Task: Look below for the line that contains "yellow can 526 319 -> white can 568 295", then copy it and each following line exactly, through and including the line that contains "yellow key 249".

Data for this task:

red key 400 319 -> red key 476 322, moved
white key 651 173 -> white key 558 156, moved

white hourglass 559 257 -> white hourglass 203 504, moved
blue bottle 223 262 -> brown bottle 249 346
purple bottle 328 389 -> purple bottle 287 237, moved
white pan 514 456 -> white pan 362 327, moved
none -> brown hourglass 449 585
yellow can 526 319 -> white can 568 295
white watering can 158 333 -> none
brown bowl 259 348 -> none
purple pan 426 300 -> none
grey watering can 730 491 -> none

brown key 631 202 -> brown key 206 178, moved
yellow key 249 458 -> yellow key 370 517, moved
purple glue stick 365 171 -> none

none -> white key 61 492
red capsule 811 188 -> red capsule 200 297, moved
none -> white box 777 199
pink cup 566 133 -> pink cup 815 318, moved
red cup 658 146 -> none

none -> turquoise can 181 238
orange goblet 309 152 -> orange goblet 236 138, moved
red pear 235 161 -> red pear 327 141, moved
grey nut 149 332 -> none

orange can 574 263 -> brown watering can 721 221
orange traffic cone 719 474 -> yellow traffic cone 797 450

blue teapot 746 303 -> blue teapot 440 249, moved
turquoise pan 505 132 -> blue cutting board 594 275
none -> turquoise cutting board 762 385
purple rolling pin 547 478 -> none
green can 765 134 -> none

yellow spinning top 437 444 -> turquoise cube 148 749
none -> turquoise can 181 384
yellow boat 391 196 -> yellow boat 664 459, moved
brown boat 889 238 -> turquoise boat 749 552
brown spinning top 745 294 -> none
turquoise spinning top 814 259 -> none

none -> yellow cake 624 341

Solution:
yellow can 526 319 -> white can 568 295
white watering can 158 333 -> none
brown bowl 259 348 -> none
purple pan 426 300 -> none
grey watering can 730 491 -> none

brown key 631 202 -> brown key 206 178, moved
yellow key 249 458 -> yellow key 370 517, moved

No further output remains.